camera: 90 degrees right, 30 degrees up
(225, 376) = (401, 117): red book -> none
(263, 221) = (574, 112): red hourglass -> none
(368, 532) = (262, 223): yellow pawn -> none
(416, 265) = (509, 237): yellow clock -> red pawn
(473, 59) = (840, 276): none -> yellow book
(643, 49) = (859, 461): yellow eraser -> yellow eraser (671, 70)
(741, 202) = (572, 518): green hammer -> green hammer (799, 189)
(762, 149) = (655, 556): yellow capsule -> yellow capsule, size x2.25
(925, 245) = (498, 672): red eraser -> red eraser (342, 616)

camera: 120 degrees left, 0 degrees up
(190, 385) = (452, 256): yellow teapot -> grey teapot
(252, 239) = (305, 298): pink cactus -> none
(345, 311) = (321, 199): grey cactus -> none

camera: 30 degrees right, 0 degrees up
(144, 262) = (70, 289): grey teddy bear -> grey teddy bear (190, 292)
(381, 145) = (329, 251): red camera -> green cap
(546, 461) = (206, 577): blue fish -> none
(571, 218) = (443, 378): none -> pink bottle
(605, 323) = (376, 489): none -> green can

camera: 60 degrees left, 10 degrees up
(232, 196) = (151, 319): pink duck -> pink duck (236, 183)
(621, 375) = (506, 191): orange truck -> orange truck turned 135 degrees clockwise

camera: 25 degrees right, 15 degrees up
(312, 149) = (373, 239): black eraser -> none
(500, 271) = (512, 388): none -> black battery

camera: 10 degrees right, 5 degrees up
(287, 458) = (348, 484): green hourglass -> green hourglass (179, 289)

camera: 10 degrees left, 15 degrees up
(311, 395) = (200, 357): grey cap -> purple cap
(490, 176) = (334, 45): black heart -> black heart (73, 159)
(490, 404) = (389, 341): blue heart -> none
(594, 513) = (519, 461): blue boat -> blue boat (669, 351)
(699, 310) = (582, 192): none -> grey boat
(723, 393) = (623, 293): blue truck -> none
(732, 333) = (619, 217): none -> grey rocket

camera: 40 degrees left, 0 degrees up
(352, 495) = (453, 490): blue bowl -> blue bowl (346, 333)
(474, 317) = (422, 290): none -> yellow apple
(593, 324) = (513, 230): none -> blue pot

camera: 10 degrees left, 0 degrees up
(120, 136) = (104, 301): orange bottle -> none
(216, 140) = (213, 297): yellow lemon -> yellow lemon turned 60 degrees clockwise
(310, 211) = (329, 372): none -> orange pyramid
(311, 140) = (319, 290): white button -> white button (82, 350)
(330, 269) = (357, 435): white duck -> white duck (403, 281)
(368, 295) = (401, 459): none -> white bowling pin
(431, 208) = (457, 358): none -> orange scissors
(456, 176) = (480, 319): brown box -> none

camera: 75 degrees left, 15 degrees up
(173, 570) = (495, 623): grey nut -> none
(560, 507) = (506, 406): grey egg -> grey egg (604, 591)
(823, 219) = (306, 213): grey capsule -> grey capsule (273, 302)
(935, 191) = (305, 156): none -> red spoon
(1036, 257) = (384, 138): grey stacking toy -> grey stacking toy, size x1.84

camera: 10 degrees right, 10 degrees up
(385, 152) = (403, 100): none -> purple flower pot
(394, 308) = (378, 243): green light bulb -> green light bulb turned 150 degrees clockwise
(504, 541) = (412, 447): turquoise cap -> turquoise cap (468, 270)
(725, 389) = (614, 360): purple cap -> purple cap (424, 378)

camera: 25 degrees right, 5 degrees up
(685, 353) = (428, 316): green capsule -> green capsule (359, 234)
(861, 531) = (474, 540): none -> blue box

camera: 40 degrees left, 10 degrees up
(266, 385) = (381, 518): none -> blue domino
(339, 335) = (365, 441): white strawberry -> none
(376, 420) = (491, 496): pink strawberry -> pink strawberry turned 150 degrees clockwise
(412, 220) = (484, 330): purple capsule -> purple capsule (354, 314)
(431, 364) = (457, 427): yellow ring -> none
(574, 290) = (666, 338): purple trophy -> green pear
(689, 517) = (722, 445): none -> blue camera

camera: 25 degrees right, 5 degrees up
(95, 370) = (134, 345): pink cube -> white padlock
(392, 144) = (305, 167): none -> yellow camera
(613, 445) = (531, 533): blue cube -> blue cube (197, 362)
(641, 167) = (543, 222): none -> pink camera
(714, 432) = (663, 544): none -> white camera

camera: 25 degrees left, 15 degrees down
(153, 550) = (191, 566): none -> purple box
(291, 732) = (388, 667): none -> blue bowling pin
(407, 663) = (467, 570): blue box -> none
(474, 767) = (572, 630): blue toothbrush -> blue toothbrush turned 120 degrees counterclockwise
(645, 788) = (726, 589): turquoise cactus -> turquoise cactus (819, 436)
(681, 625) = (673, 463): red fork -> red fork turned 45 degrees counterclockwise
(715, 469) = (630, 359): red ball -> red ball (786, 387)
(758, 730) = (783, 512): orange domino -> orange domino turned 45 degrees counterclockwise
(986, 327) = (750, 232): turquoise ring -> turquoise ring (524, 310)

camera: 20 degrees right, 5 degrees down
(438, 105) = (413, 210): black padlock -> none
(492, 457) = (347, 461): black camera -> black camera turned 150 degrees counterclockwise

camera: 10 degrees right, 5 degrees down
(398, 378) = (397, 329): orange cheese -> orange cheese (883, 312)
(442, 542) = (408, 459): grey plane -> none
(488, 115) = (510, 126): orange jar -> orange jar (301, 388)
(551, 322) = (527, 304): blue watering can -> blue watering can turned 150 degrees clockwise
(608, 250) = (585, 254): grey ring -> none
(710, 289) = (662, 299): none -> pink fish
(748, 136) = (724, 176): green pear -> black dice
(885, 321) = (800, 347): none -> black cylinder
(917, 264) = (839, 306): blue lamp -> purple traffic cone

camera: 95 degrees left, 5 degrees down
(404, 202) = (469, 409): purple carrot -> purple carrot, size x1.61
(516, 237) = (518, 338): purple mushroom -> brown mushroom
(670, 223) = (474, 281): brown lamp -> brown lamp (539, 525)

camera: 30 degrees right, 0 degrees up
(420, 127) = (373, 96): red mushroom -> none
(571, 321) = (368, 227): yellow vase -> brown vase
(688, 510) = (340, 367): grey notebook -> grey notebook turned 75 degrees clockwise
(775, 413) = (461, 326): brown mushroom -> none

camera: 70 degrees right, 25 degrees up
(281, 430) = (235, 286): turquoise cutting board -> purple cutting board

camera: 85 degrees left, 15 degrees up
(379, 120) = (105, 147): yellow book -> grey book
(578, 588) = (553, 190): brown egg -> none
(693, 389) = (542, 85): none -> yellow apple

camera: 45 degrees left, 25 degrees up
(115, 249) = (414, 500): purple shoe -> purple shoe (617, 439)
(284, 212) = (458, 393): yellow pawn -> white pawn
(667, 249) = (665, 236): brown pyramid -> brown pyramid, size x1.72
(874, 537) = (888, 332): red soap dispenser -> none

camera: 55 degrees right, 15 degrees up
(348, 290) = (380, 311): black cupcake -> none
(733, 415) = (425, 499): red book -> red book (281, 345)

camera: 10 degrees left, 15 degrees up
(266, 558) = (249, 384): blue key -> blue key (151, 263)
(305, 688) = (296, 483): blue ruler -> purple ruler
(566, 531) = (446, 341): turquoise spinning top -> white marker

★ ★ ★

* [BRIEF] Return, please, the lines of the data from the first through the line containing "(190, 385) = (452, 256): yellow", both kept, exactly as they stand and nothing more.

* [OUTPUT FOR THIS EXERCISE]
camera: 90 degrees right, 30 degrees up
(225, 376) = (401, 117): red book -> none
(263, 221) = (574, 112): red hourglass -> none
(368, 532) = (262, 223): yellow pawn -> none
(416, 265) = (509, 237): yellow clock -> red pawn
(473, 59) = (840, 276): none -> yellow book
(643, 49) = (859, 461): yellow eraser -> yellow eraser (671, 70)
(741, 202) = (572, 518): green hammer -> green hammer (799, 189)
(762, 149) = (655, 556): yellow capsule -> yellow capsule, size x2.25
(925, 245) = (498, 672): red eraser -> red eraser (342, 616)

camera: 120 degrees left, 0 degrees up
(190, 385) = (452, 256): yellow teapot -> grey teapot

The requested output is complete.